▶ _Task statement_:
Lines in the listing below that include the word "brown" need to be copied.
Record excerpts: Begin
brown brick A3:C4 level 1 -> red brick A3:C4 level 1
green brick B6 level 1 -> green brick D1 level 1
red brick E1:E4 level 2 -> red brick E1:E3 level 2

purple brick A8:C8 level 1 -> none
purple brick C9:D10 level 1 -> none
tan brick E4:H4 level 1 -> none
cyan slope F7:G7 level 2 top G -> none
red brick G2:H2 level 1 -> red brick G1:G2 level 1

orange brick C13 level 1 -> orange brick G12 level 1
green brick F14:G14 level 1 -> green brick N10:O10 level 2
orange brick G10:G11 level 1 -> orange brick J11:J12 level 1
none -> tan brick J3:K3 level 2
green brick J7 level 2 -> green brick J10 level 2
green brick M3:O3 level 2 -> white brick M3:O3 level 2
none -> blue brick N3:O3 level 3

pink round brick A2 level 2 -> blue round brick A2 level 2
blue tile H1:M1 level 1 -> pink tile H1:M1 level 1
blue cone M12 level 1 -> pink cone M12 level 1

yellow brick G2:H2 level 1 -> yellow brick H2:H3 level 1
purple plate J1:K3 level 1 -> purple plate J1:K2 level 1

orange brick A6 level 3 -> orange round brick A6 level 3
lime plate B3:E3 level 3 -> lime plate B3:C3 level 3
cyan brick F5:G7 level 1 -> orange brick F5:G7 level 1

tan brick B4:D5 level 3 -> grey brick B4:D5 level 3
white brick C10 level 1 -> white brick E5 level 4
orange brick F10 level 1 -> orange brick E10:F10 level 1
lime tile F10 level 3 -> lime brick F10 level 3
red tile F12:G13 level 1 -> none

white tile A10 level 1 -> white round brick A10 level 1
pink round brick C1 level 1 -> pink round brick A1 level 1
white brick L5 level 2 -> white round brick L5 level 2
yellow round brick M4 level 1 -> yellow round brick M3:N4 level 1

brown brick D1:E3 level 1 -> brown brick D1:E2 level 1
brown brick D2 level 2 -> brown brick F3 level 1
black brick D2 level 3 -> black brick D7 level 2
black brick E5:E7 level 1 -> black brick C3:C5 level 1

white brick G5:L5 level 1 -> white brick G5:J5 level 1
Record excerpts: End
▶ _Answer for the task_:
brown brick A3:C4 level 1 -> red brick A3:C4 level 1
brown brick D1:E3 level 1 -> brown brick D1:E2 level 1
brown brick D2 level 2 -> brown brick F3 level 1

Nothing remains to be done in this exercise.